* _What to produce_:
Everything from the line with "camera: 120 degrees right, 15 degrees up" through the last line of the records below should be copied exactly, both ends included.

----- Data to process

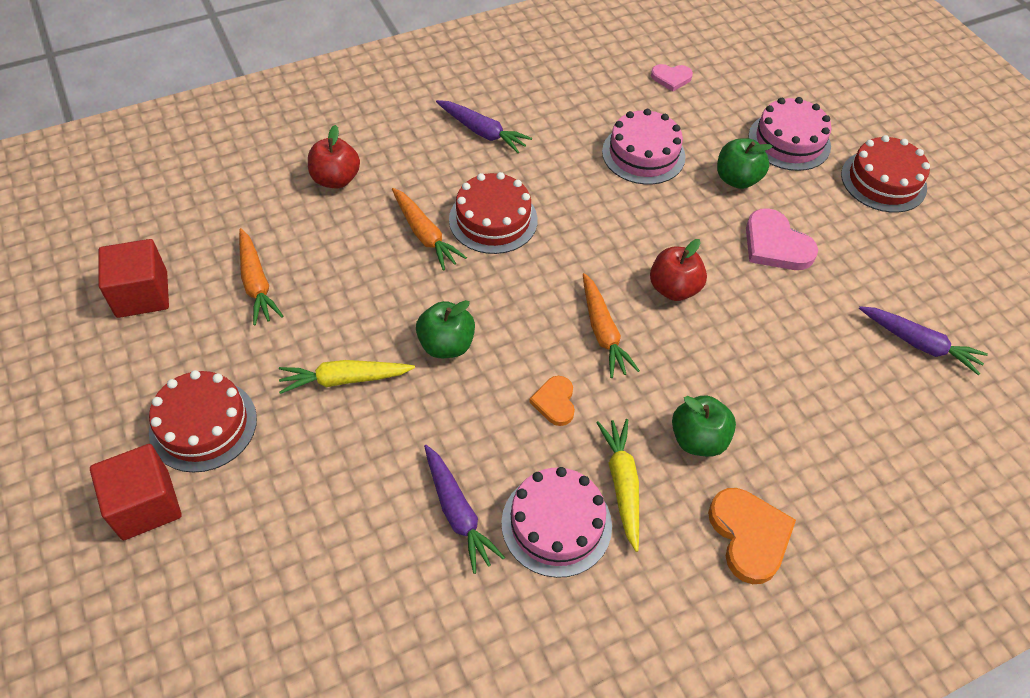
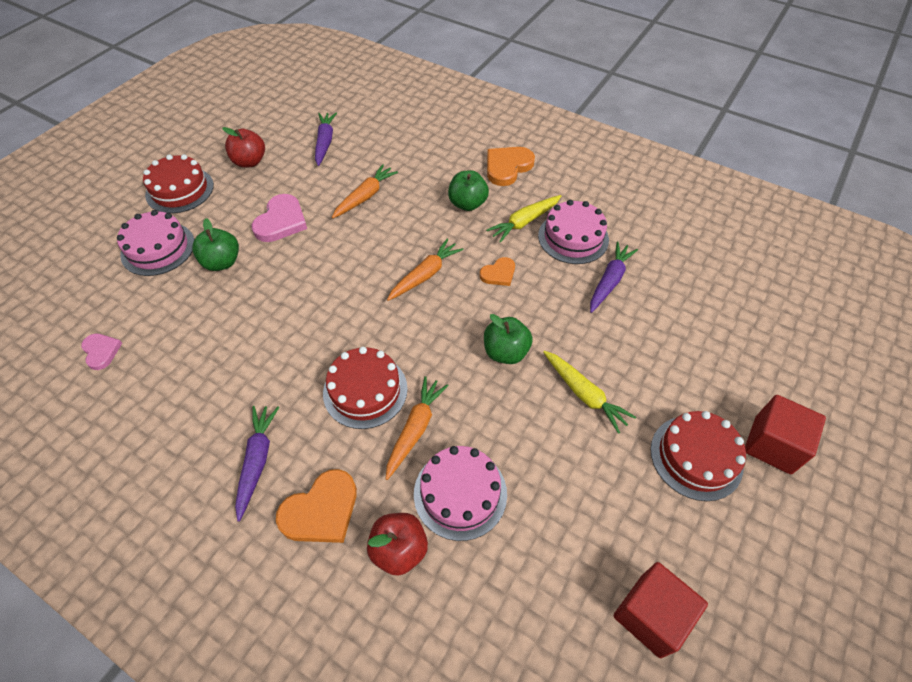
camera: 120 degrees left, 0 degrees up
orange carrot [239,228,283,325] -> orange carrot moved to [332,164,398,218]
pink cake [602,109,686,185] -> pink cake moved to [414,446,507,541]
red apple [650,239,707,301] -> red apple moved to [222,127,265,168]
none -> orange heart [276,469,357,543]

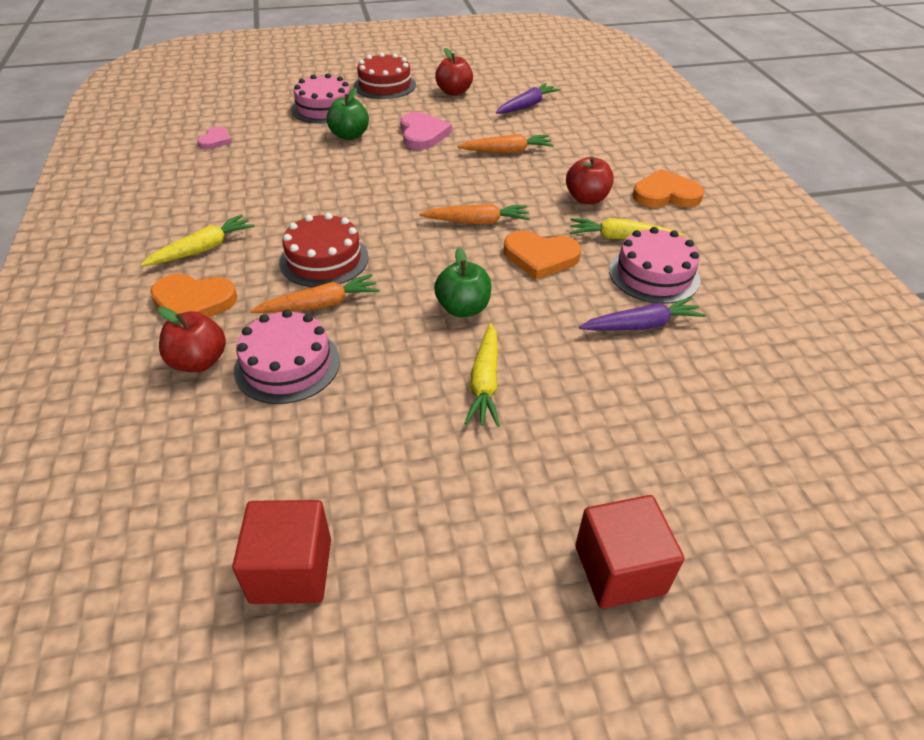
camera: 45 degrees right, 10 degrees down
purple carrot [235,406,279,522] -> yellow carrot [140,214,255,266]
pink heart [252,194,307,242] -> pink heart turned 75 degrees counterclockwise [400,112,452,150]
green apple [448,170,489,211] -> red apple [566,157,614,204]
orange heart [480,257,515,286] -> orange heart [504,231,581,279], size x1.67
red cake [651,411,746,501] -> none

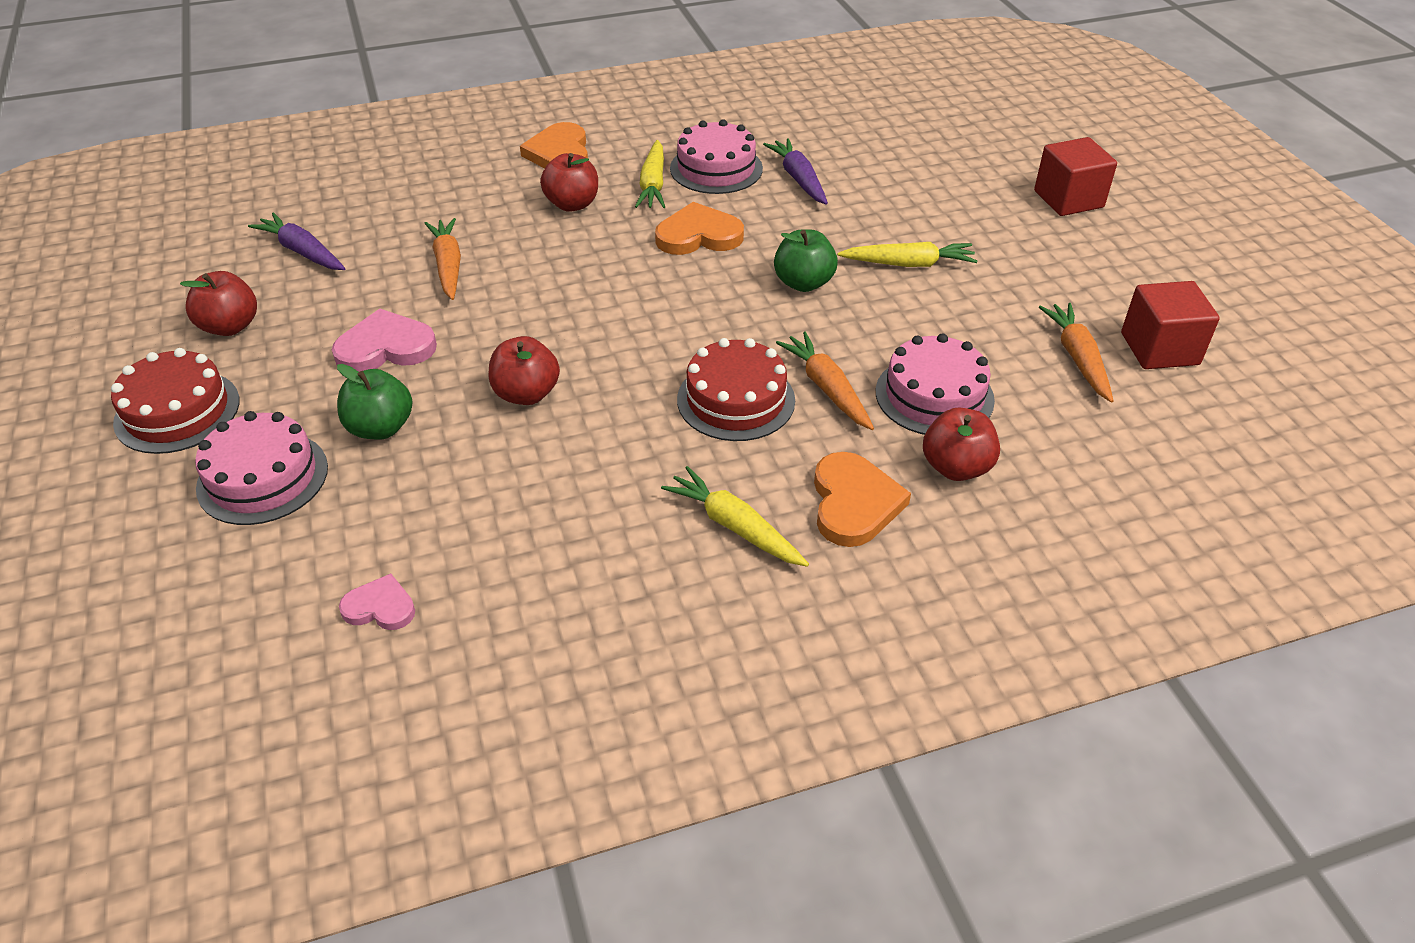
camera: 95 degrees left, 0 degrees up
orange carrot [419,204,530,224] -> orange carrot moved to [1039,303,1113,403]
orange heart [504,231,581,279] -> orange heart turned 105 degrees counterclockwise [655,202,744,255]
none -> red apple [489,336,560,405]

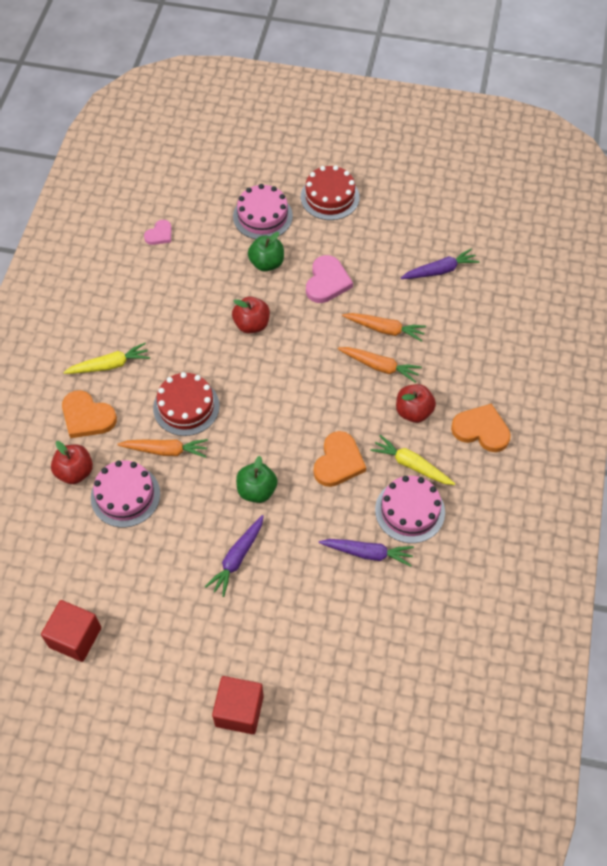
camera: 120 degrees right, 15 degrees up
red apple [180,271,257,336] -> none
yellow carrot [837,242,977,267] -> purple carrot [205,515,264,597]
orange carrot [1039,303,1113,403] -> orange carrot moved to [337,347,422,383]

----------

* _Written answer_:
camera: 120 degrees right, 15 degrees up
red apple [180,271,257,336] -> none
yellow carrot [837,242,977,267] -> purple carrot [205,515,264,597]
orange carrot [1039,303,1113,403] -> orange carrot moved to [337,347,422,383]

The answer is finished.